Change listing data
== Segment start ==
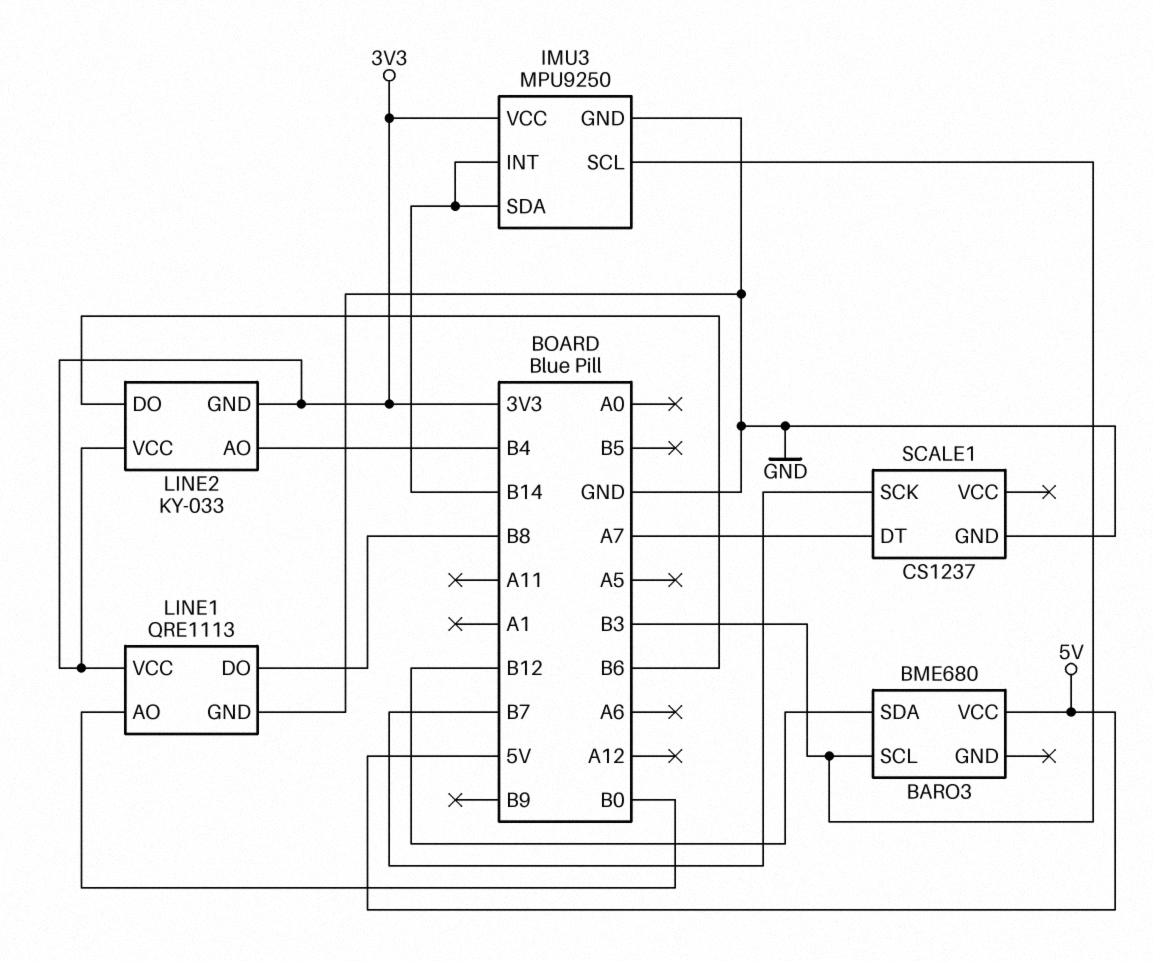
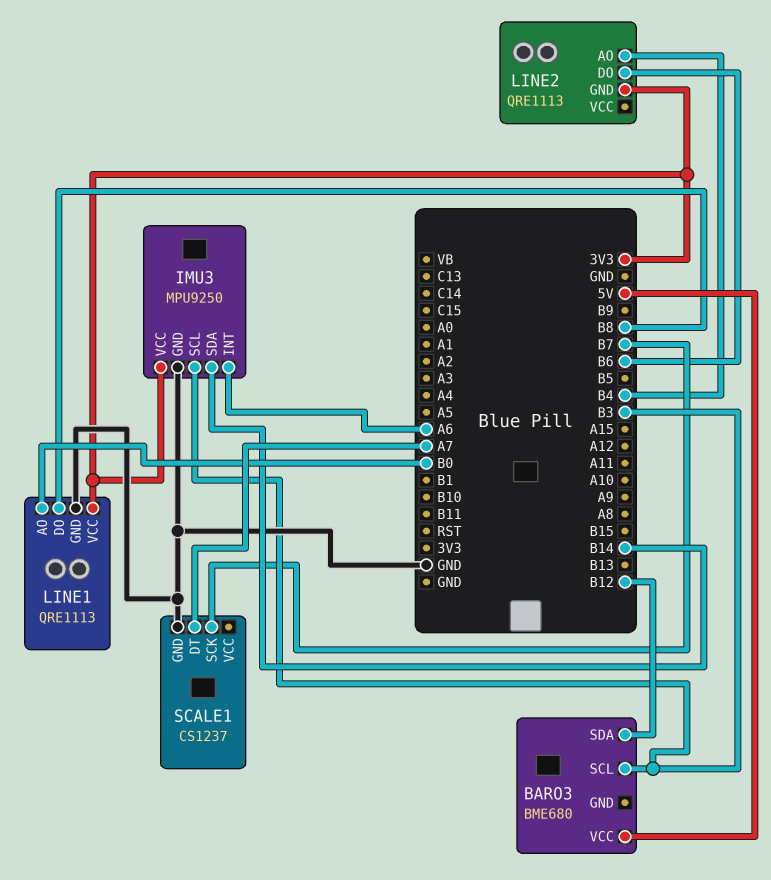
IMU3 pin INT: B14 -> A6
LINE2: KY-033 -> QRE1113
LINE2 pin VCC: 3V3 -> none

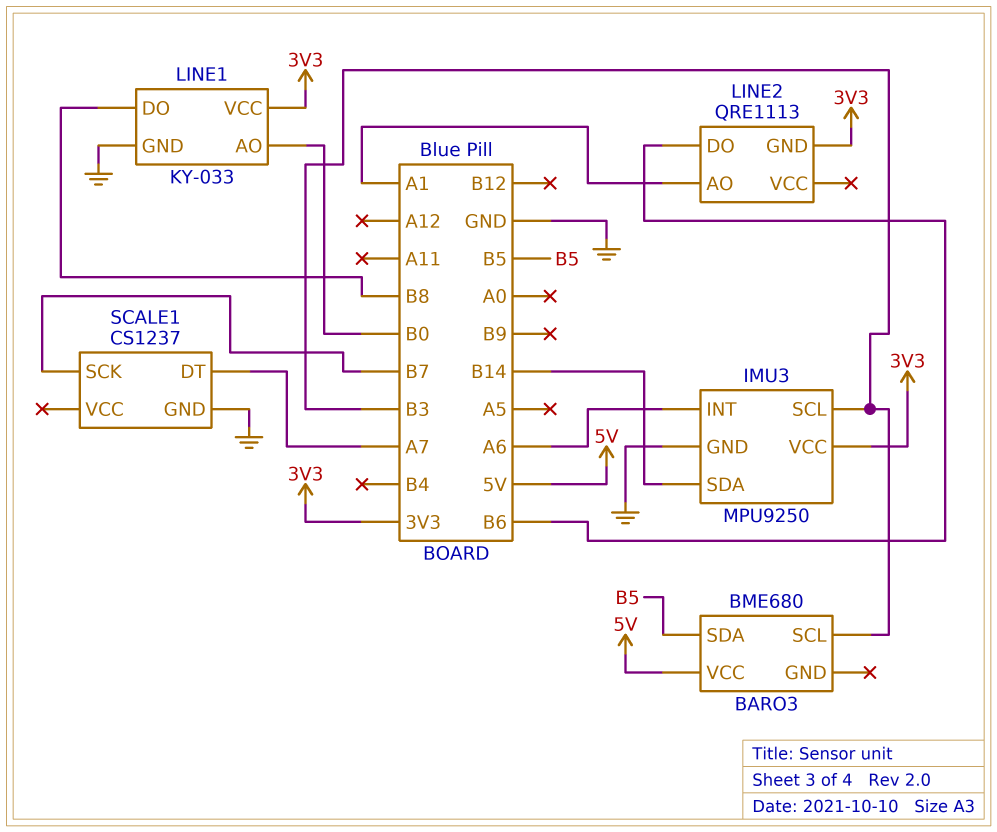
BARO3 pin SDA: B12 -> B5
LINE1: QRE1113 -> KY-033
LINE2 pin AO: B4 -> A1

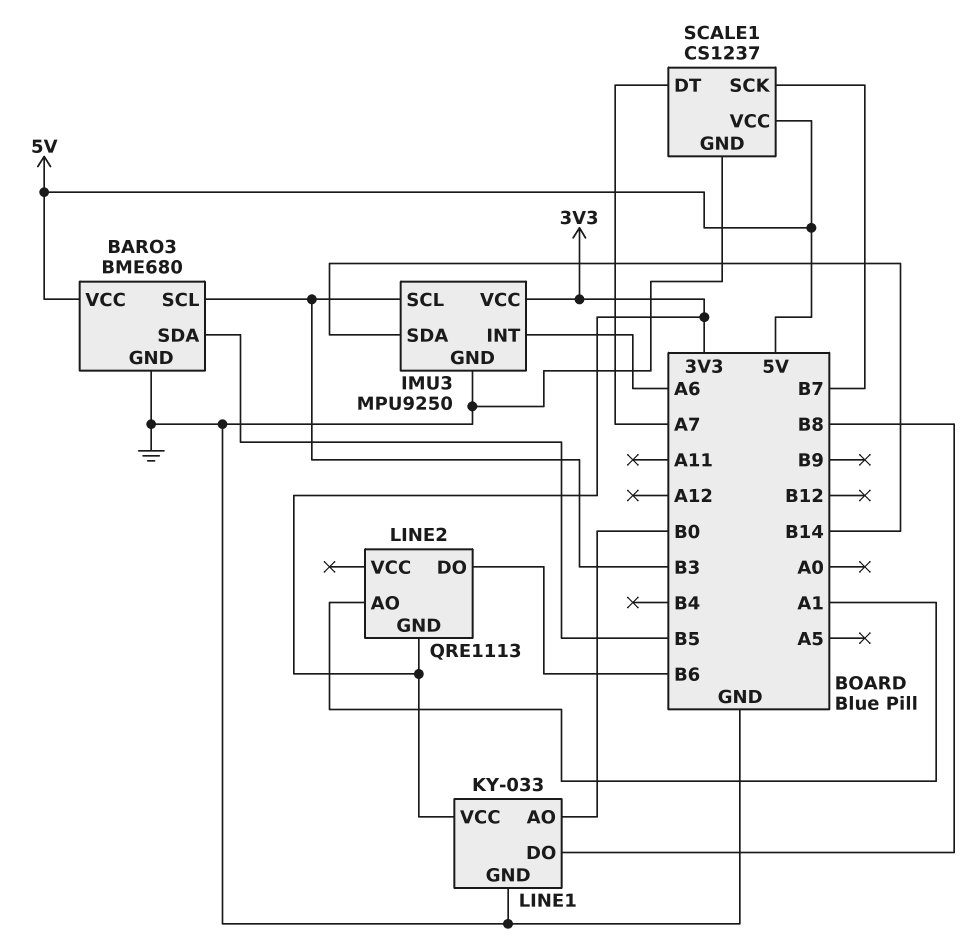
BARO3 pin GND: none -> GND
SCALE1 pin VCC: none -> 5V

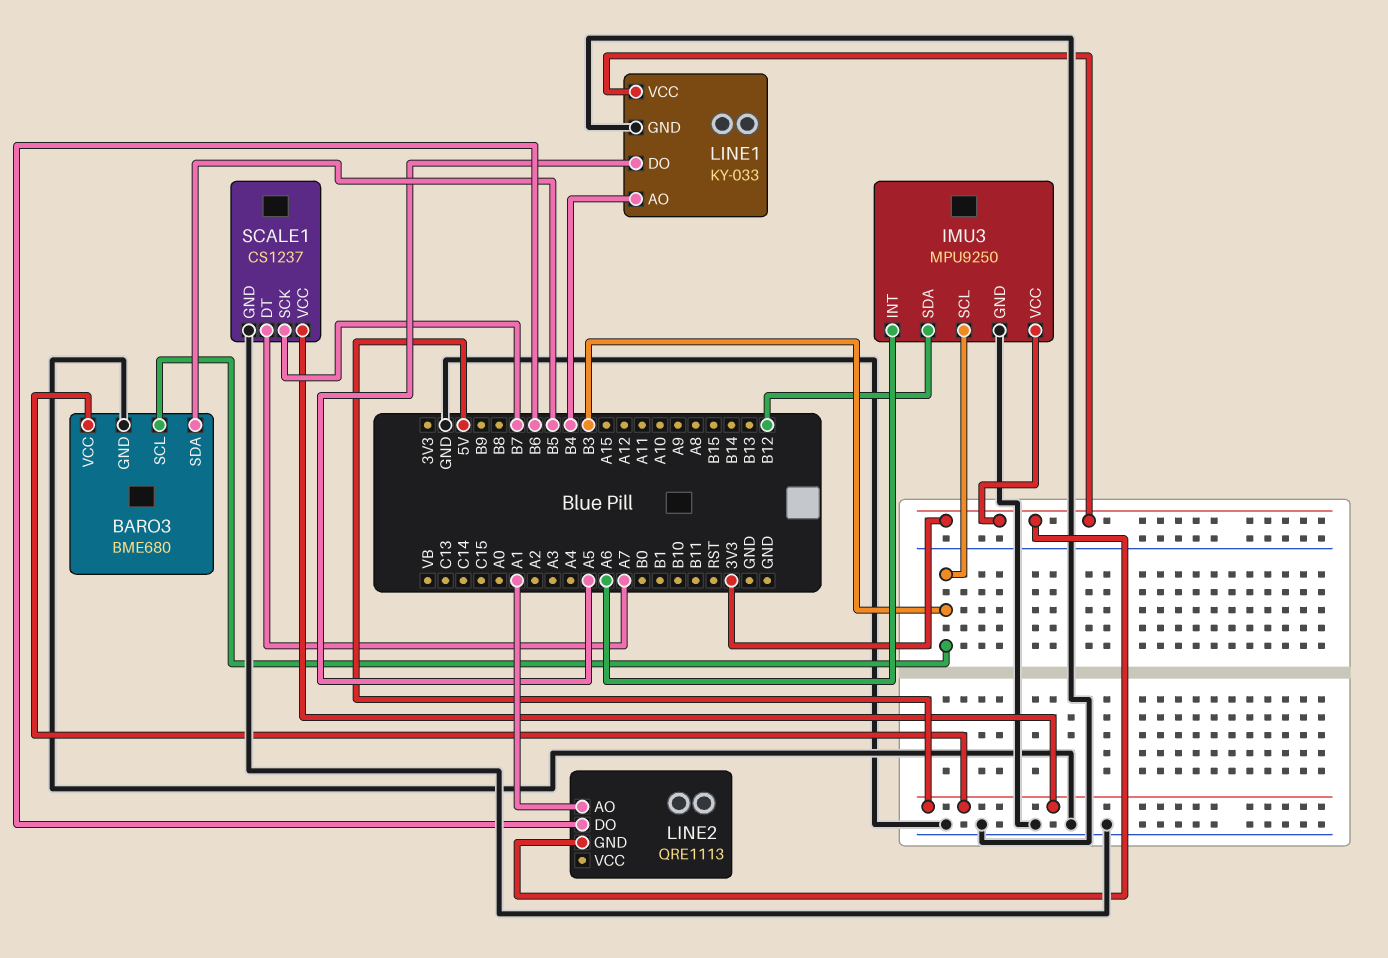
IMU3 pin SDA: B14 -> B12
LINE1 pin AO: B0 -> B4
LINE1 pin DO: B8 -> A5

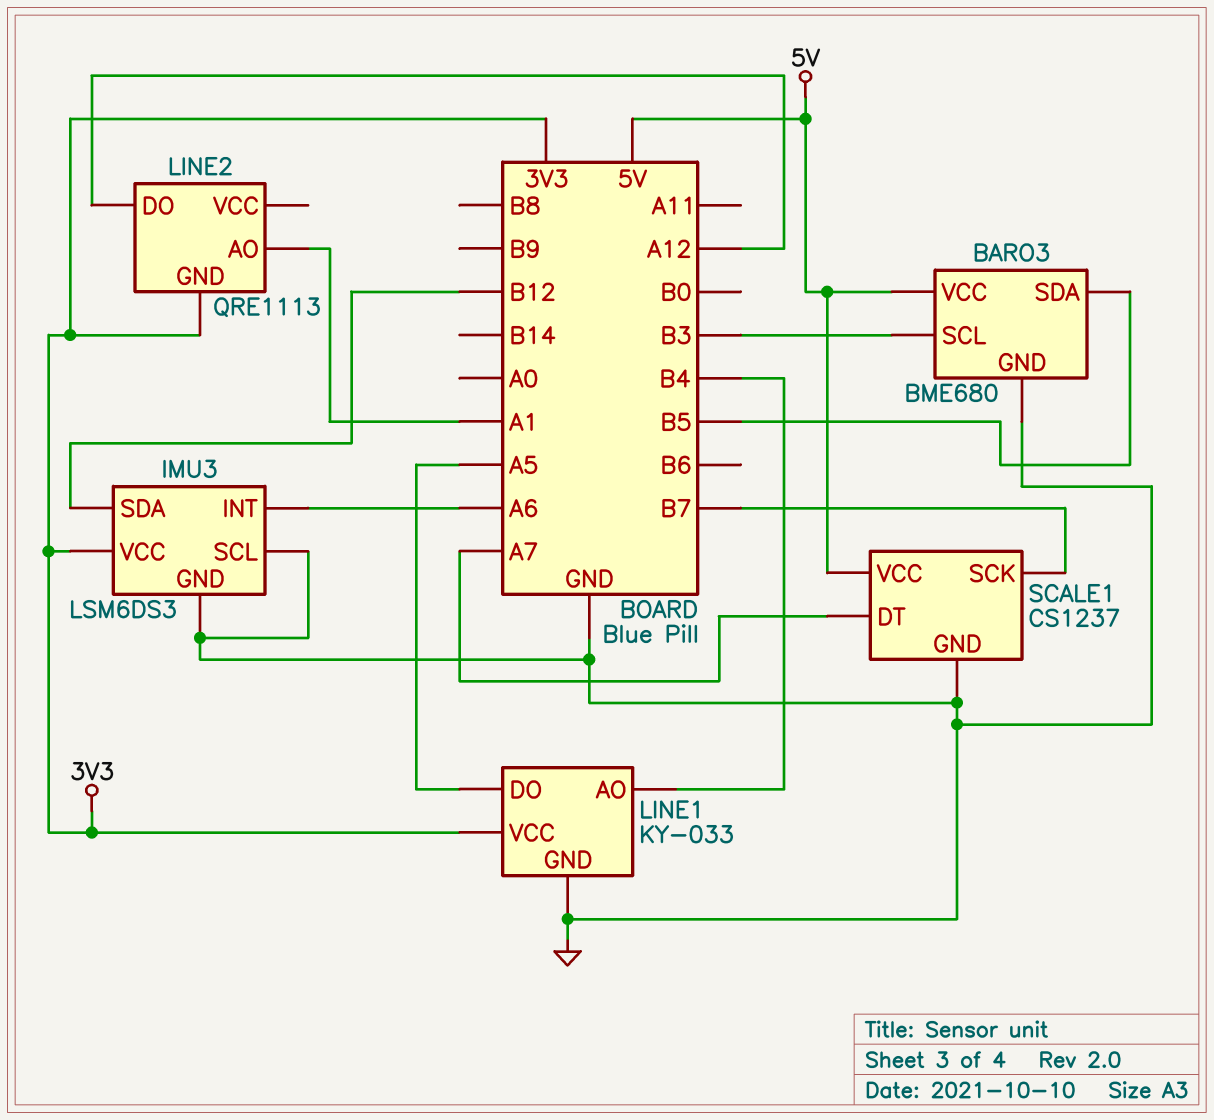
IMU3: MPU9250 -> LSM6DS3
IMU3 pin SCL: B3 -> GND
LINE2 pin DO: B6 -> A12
== Segment end ==
== Segment start ==
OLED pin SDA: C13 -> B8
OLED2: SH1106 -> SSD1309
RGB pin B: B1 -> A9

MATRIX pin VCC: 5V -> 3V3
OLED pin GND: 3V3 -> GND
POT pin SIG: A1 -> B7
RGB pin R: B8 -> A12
== Segment end ==
Reprint exactly the lines above that start at the one with "OLED pin SDA: C13 -> B8" and end at the one with "RGB pin R: B8 -> A12", keeping both and adding none.

OLED pin SDA: C13 -> B8
OLED2: SH1106 -> SSD1309
RGB pin B: B1 -> A9

MATRIX pin VCC: 5V -> 3V3
OLED pin GND: 3V3 -> GND
POT pin SIG: A1 -> B7
RGB pin R: B8 -> A12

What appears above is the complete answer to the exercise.